→ **Exercise requirements**:
Print each entry below precisely as it reads.

→ **Provided entries**:

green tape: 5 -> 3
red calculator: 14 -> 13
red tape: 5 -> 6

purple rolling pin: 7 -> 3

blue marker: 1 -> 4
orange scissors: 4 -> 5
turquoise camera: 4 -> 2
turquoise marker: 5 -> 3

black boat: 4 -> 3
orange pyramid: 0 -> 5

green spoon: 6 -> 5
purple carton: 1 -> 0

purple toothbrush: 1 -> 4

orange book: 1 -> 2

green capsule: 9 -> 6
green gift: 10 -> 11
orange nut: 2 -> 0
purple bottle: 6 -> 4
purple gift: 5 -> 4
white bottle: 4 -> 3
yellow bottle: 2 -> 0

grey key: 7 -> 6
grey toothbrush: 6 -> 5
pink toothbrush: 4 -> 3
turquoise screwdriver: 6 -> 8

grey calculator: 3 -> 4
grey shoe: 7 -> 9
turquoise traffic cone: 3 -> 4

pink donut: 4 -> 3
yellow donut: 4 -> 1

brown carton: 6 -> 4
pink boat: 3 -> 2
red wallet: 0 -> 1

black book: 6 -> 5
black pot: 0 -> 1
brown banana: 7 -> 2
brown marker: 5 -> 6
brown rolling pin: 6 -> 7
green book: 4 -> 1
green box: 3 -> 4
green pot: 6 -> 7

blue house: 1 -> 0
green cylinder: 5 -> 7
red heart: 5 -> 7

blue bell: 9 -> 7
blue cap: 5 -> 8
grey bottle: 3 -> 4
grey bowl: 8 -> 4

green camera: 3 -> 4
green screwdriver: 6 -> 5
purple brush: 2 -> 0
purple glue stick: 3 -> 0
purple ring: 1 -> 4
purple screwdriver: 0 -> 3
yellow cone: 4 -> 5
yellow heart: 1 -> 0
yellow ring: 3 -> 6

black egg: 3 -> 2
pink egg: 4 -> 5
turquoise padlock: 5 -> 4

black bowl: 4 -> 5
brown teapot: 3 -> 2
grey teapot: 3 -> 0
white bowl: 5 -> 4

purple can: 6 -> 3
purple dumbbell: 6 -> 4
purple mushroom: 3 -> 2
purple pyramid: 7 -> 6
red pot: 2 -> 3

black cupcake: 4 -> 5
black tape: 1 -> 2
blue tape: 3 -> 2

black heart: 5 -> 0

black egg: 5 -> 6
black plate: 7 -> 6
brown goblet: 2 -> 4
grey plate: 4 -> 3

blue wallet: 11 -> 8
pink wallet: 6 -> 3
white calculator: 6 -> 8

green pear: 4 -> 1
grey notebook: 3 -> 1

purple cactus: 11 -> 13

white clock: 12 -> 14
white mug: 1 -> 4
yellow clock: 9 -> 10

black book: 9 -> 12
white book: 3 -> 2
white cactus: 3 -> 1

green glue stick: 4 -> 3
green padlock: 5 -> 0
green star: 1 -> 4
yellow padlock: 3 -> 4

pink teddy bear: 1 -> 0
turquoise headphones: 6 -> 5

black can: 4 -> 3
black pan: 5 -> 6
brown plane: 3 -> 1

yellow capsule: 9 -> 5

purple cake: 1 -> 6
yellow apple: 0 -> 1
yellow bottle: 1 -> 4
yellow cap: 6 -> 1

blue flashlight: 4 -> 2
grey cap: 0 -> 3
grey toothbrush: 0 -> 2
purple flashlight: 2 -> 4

→ **Solution for this exercise**:
green tape: 5 -> 3
red calculator: 14 -> 13
red tape: 5 -> 6

purple rolling pin: 7 -> 3

blue marker: 1 -> 4
orange scissors: 4 -> 5
turquoise camera: 4 -> 2
turquoise marker: 5 -> 3

black boat: 4 -> 3
orange pyramid: 0 -> 5

green spoon: 6 -> 5
purple carton: 1 -> 0

purple toothbrush: 1 -> 4

orange book: 1 -> 2

green capsule: 9 -> 6
green gift: 10 -> 11
orange nut: 2 -> 0
purple bottle: 6 -> 4
purple gift: 5 -> 4
white bottle: 4 -> 3
yellow bottle: 2 -> 0

grey key: 7 -> 6
grey toothbrush: 6 -> 5
pink toothbrush: 4 -> 3
turquoise screwdriver: 6 -> 8

grey calculator: 3 -> 4
grey shoe: 7 -> 9
turquoise traffic cone: 3 -> 4

pink donut: 4 -> 3
yellow donut: 4 -> 1

brown carton: 6 -> 4
pink boat: 3 -> 2
red wallet: 0 -> 1

black book: 6 -> 5
black pot: 0 -> 1
brown banana: 7 -> 2
brown marker: 5 -> 6
brown rolling pin: 6 -> 7
green book: 4 -> 1
green box: 3 -> 4
green pot: 6 -> 7

blue house: 1 -> 0
green cylinder: 5 -> 7
red heart: 5 -> 7

blue bell: 9 -> 7
blue cap: 5 -> 8
grey bottle: 3 -> 4
grey bowl: 8 -> 4

green camera: 3 -> 4
green screwdriver: 6 -> 5
purple brush: 2 -> 0
purple glue stick: 3 -> 0
purple ring: 1 -> 4
purple screwdriver: 0 -> 3
yellow cone: 4 -> 5
yellow heart: 1 -> 0
yellow ring: 3 -> 6

black egg: 3 -> 2
pink egg: 4 -> 5
turquoise padlock: 5 -> 4

black bowl: 4 -> 5
brown teapot: 3 -> 2
grey teapot: 3 -> 0
white bowl: 5 -> 4

purple can: 6 -> 3
purple dumbbell: 6 -> 4
purple mushroom: 3 -> 2
purple pyramid: 7 -> 6
red pot: 2 -> 3

black cupcake: 4 -> 5
black tape: 1 -> 2
blue tape: 3 -> 2

black heart: 5 -> 0

black egg: 5 -> 6
black plate: 7 -> 6
brown goblet: 2 -> 4
grey plate: 4 -> 3

blue wallet: 11 -> 8
pink wallet: 6 -> 3
white calculator: 6 -> 8

green pear: 4 -> 1
grey notebook: 3 -> 1

purple cactus: 11 -> 13

white clock: 12 -> 14
white mug: 1 -> 4
yellow clock: 9 -> 10

black book: 9 -> 12
white book: 3 -> 2
white cactus: 3 -> 1

green glue stick: 4 -> 3
green padlock: 5 -> 0
green star: 1 -> 4
yellow padlock: 3 -> 4

pink teddy bear: 1 -> 0
turquoise headphones: 6 -> 5

black can: 4 -> 3
black pan: 5 -> 6
brown plane: 3 -> 1

yellow capsule: 9 -> 5

purple cake: 1 -> 6
yellow apple: 0 -> 1
yellow bottle: 1 -> 4
yellow cap: 6 -> 1

blue flashlight: 4 -> 2
grey cap: 0 -> 3
grey toothbrush: 0 -> 2
purple flashlight: 2 -> 4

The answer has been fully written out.